Task prompt
Every line from the one with "none -> orange 1x1 brick [365,372,423,451]" to the end of the listing, and nothing else, is to be printed exactly; please leave the pictures out.

Given data
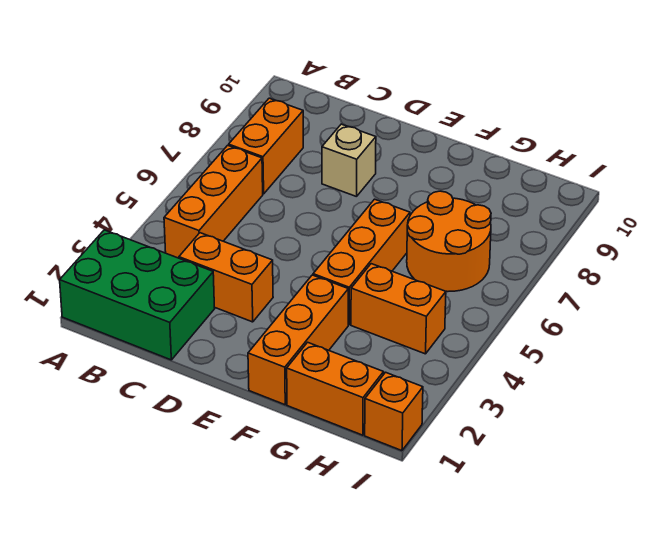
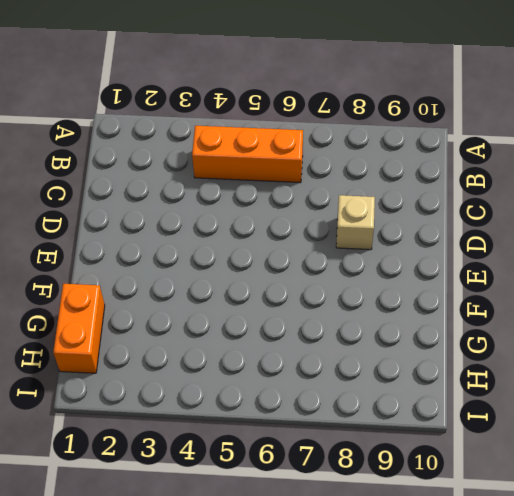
none -> green 2x3 brick [60,230,215,360]
none -> orange 1x2 brick [229,98,303,194]

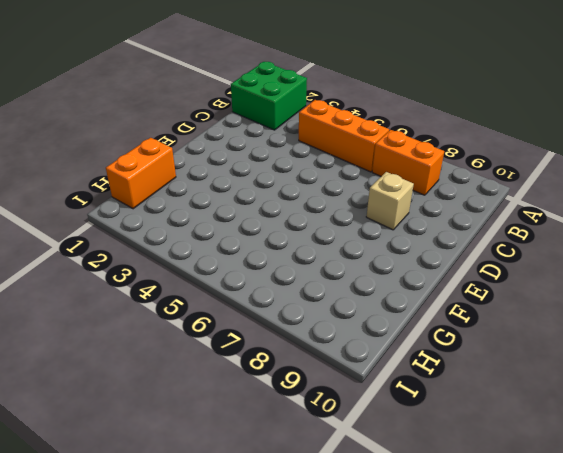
green 2x2 brick [231,62,307,130] -> green 2x3 brick [60,230,215,360]
none -> orange 1x2 brick [179,233,273,322]
none -> orange 1x3 brick [248,275,348,405]

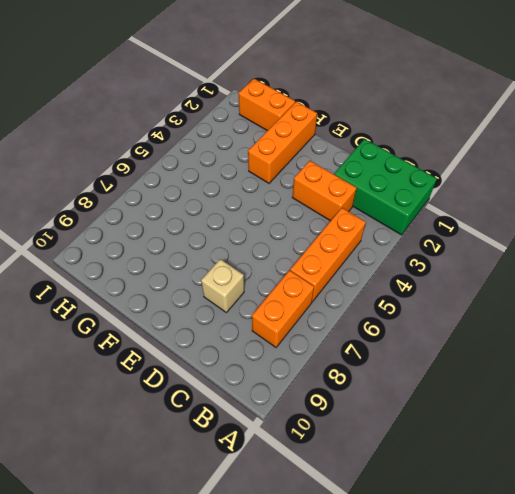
none -> orange 1x3 brick [313,199,410,325]
none -> orange 1x2 brick [351,264,446,354]

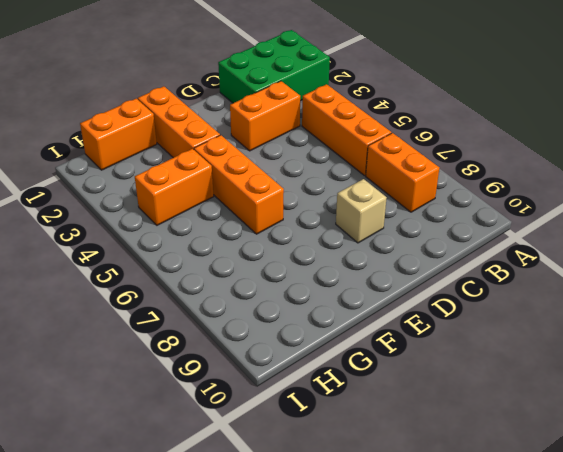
none -> orange 2x2 round brick [407,191,491,292]
none -> orange 1x1 brick [365,372,423,451]

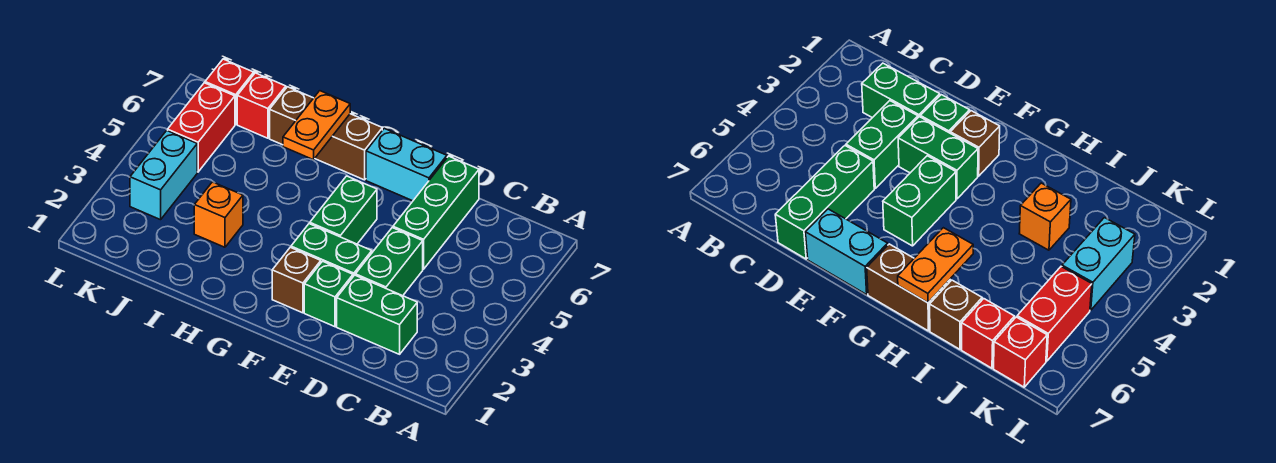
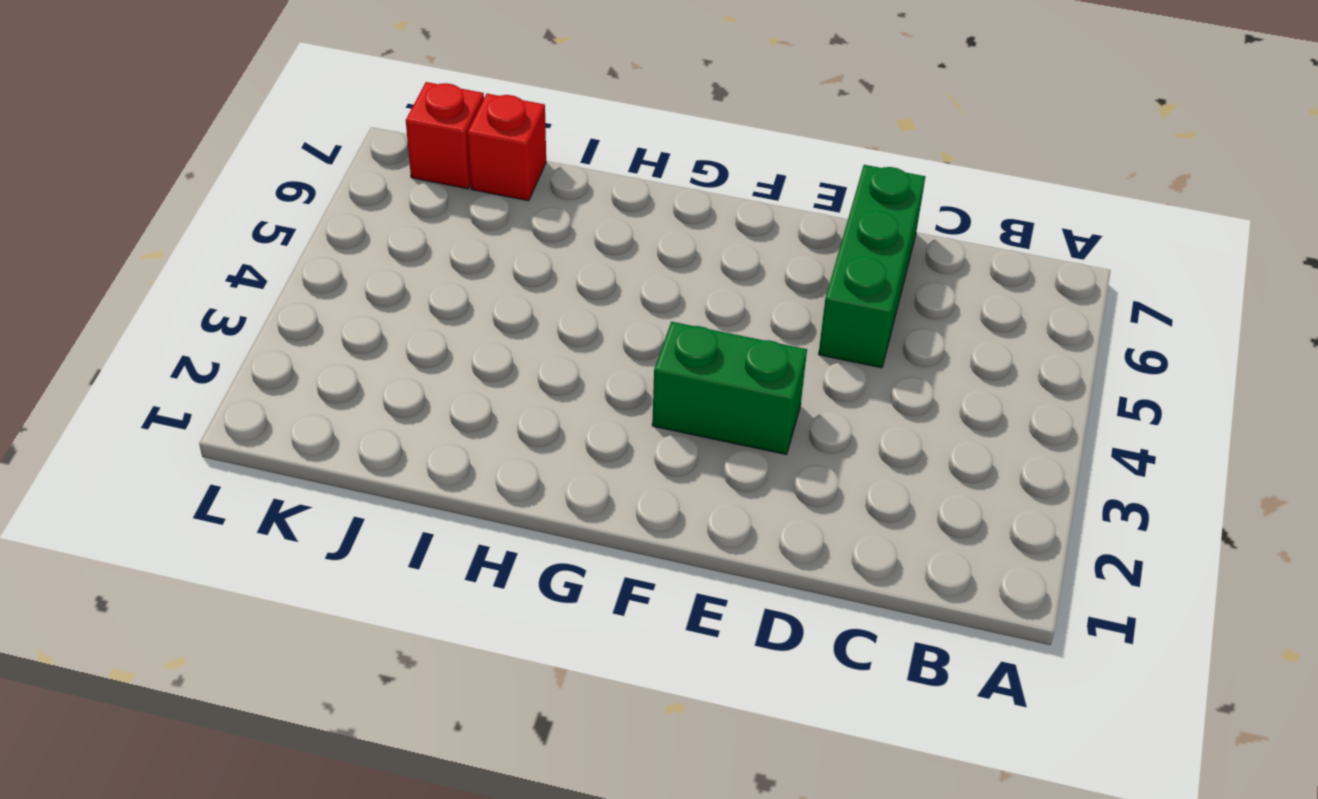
none -> green 1x2 brick [337,275,417,354]
none -> green 1x2 brick [355,228,423,296]
none -> green 1x1 brick [304,261,353,327]

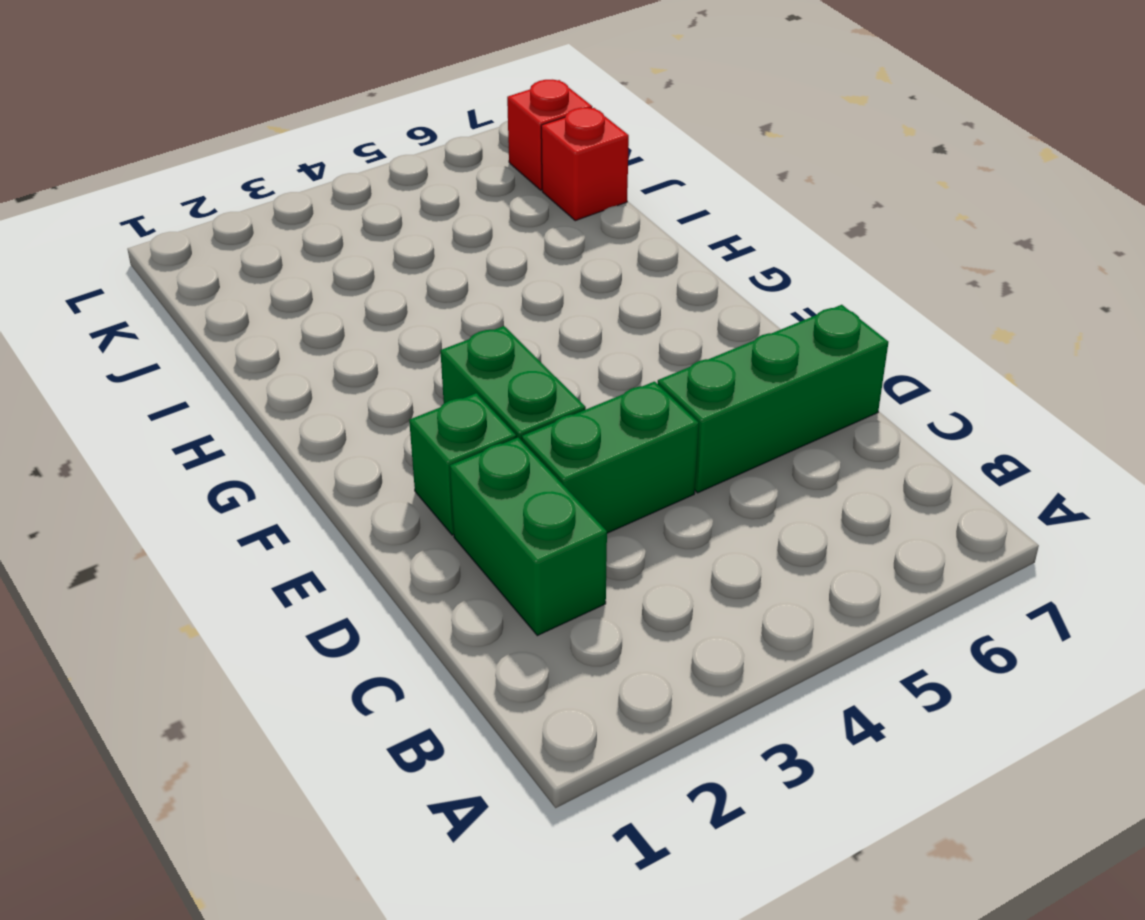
none -> cyan 1x2 brick [366,128,447,201]
none -> brown 1x1 brick [272,247,321,313]
none -> green 1x2 brick [310,176,377,244]

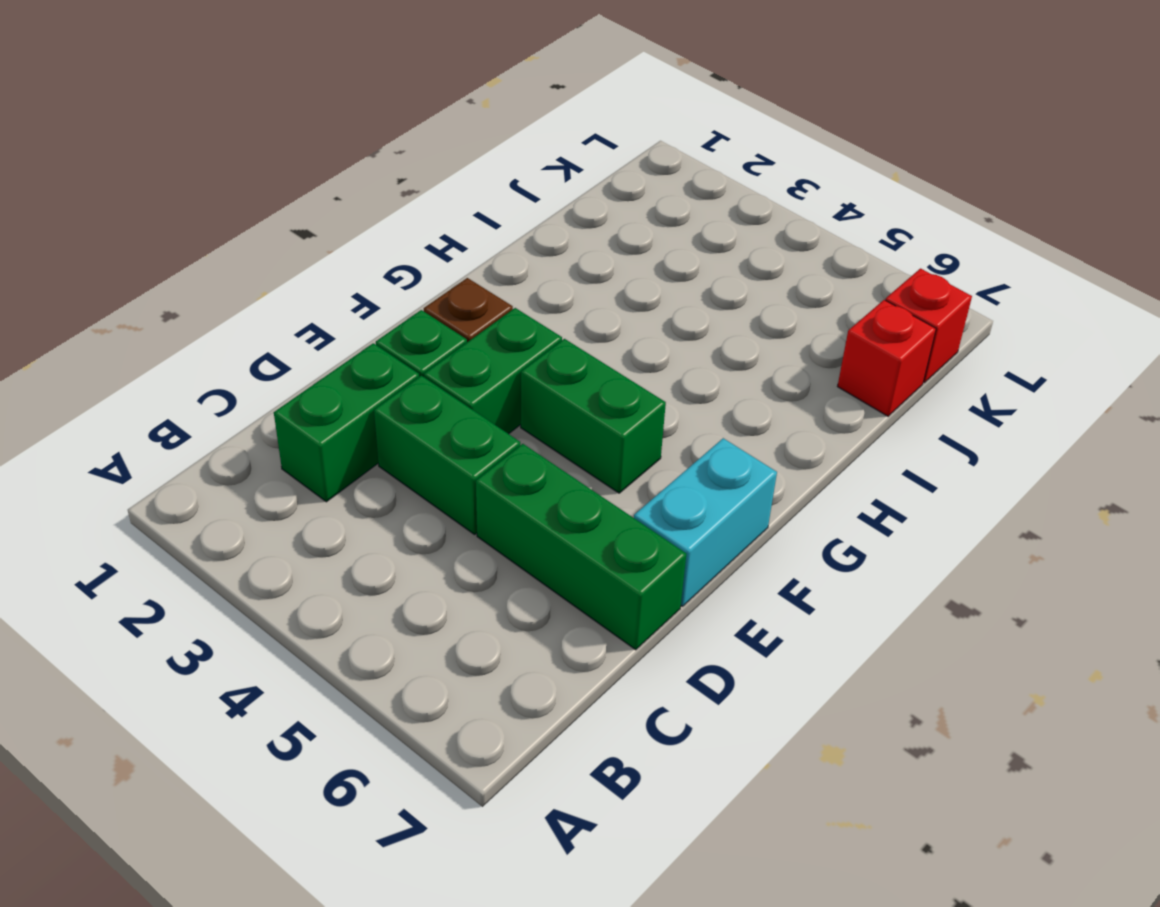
none -> brown 1x2 brick [315,114,382,180]
none -> orange 1x1 brick [194,182,243,247]
none -> brown 1x1 brick [270,87,313,145]

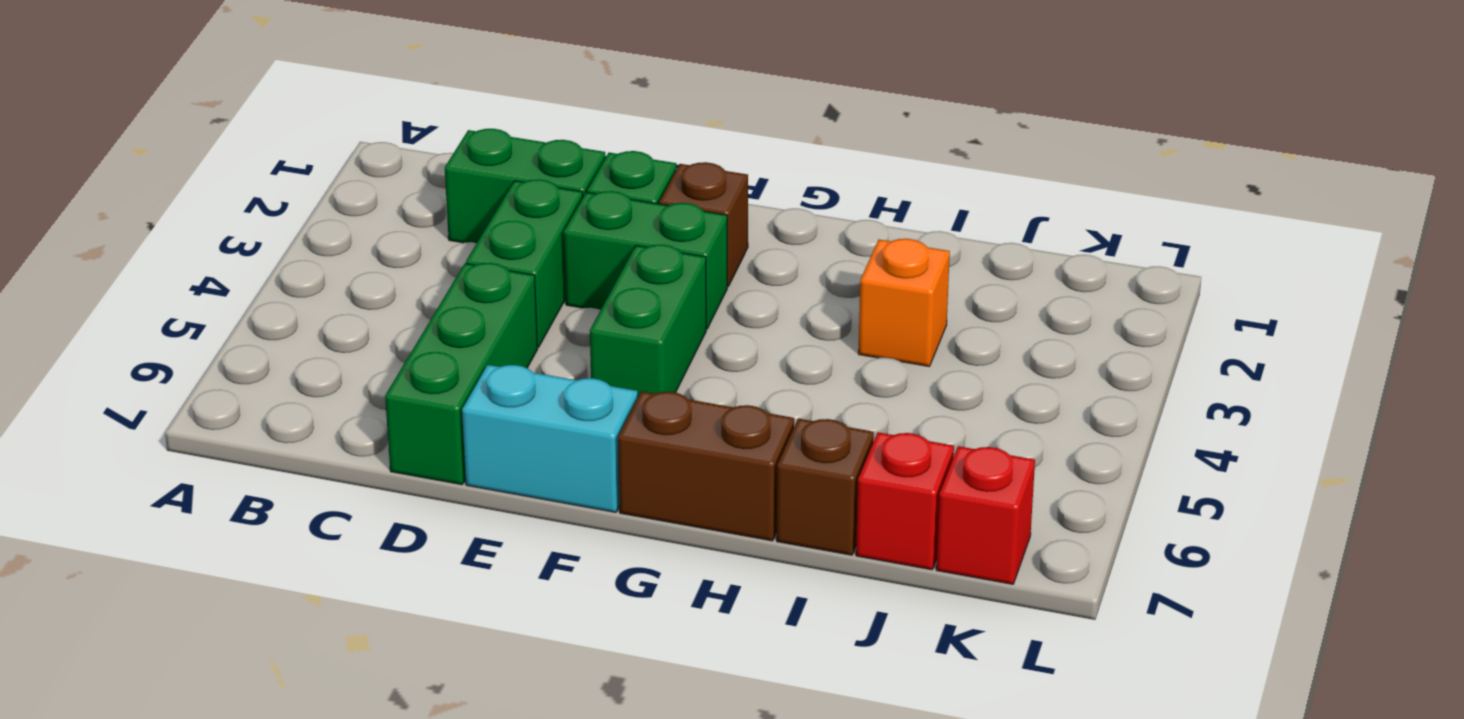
none -> cyan 1x2 brick [130,131,197,220]
none -> red 1x2 brick [168,83,235,172]
none -> orange 1x2 plate [283,91,350,160]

Written solution
none -> orange 1x1 brick [365,372,423,451]

none -> green 1x2 brick [337,275,417,354]
none -> green 1x2 brick [355,228,423,296]
none -> green 1x1 brick [304,261,353,327]

none -> cyan 1x2 brick [366,128,447,201]
none -> brown 1x1 brick [272,247,321,313]
none -> green 1x2 brick [310,176,377,244]

none -> brown 1x2 brick [315,114,382,180]
none -> orange 1x1 brick [194,182,243,247]
none -> brown 1x1 brick [270,87,313,145]

none -> cyan 1x2 brick [130,131,197,220]
none -> red 1x2 brick [168,83,235,172]
none -> orange 1x2 plate [283,91,350,160]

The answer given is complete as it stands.